TASK TO COMPLETE: Go through the listing below. Copy each line that has the string "pencil".

EXTRACTED RECORDS:
*** Begin section ***
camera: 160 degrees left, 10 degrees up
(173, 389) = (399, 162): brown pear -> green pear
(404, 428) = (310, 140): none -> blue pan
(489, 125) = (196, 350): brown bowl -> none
*** End section ***
*** Begin section ***
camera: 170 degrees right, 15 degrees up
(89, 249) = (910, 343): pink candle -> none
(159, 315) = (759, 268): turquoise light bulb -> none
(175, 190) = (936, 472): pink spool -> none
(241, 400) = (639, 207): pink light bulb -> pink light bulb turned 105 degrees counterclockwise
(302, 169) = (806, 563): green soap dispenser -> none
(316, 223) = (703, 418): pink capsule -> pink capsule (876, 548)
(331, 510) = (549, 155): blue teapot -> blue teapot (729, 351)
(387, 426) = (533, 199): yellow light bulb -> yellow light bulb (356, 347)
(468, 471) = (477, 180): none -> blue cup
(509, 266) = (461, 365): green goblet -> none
*** End section ***
*** Begin section ***
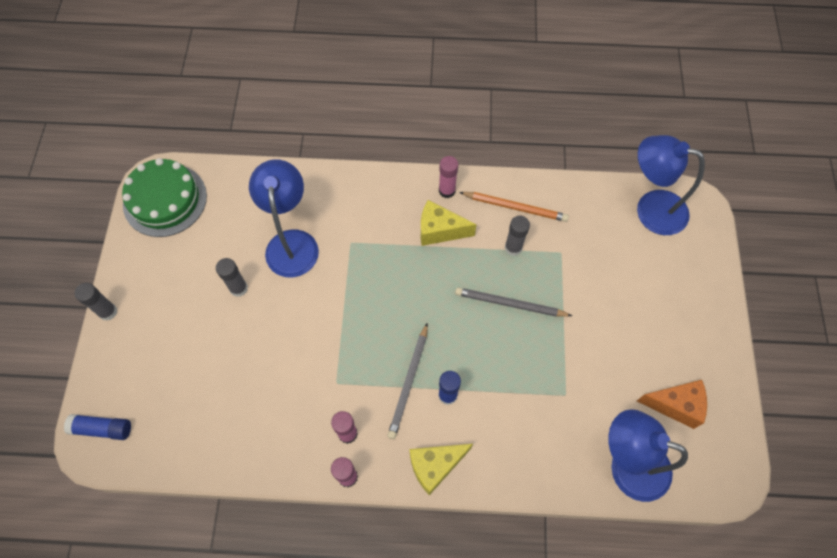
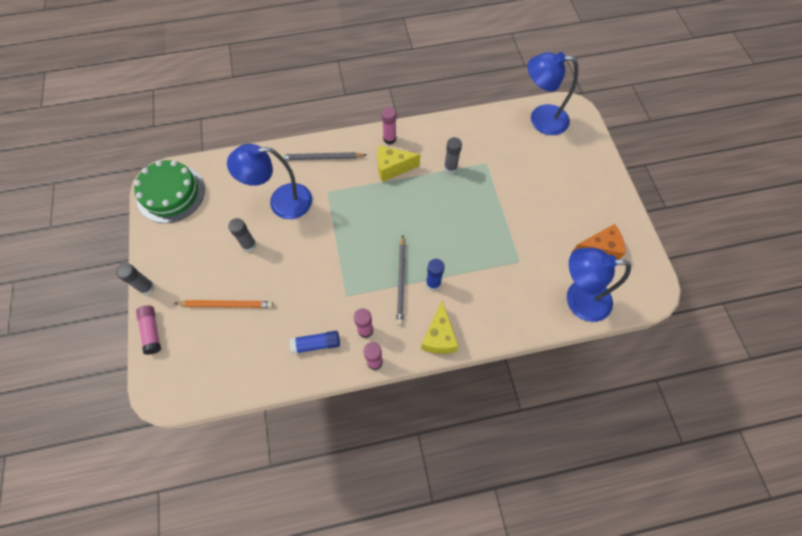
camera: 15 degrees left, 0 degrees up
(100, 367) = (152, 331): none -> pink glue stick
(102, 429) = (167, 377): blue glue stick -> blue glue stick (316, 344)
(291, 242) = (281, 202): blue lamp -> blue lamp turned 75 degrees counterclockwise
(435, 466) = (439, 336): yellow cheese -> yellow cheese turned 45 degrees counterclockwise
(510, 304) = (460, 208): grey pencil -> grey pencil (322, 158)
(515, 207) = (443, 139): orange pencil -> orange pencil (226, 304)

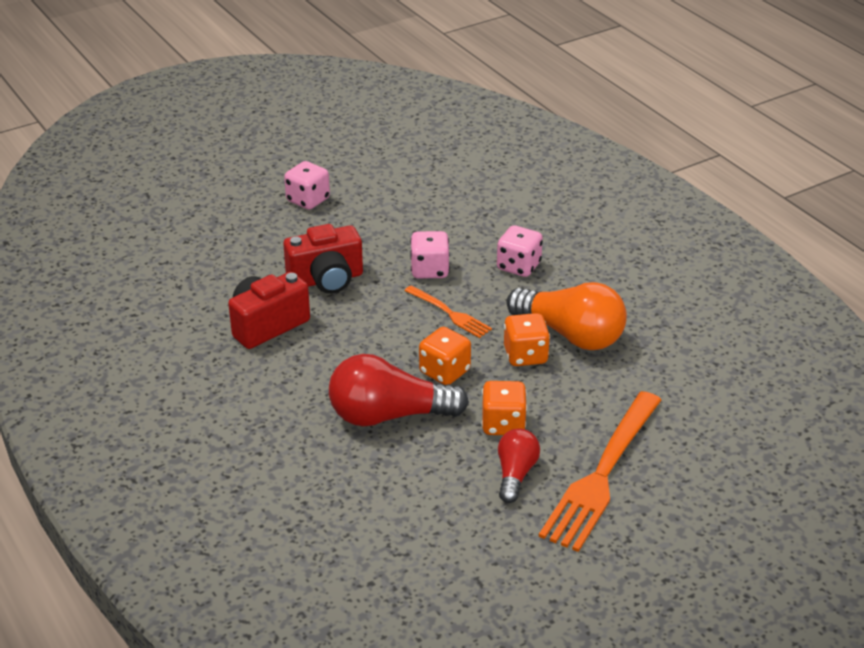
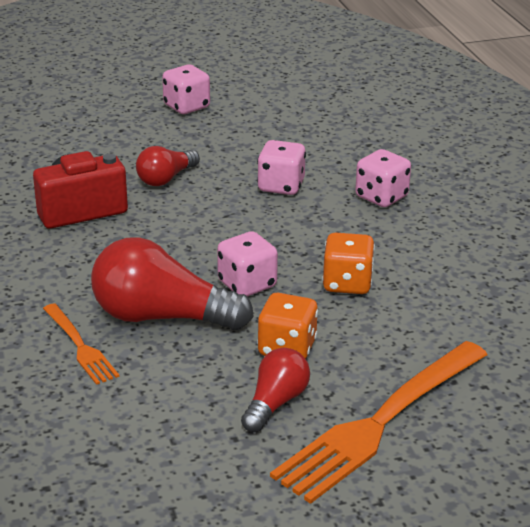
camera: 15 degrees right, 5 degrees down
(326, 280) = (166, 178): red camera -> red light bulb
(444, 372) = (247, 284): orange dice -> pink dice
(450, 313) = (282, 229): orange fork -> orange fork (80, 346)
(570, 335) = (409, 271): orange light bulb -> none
*** End section ***
ANSWER TO THIS PROBLEM:
(510, 304) = (460, 208): grey pencil -> grey pencil (322, 158)
(515, 207) = (443, 139): orange pencil -> orange pencil (226, 304)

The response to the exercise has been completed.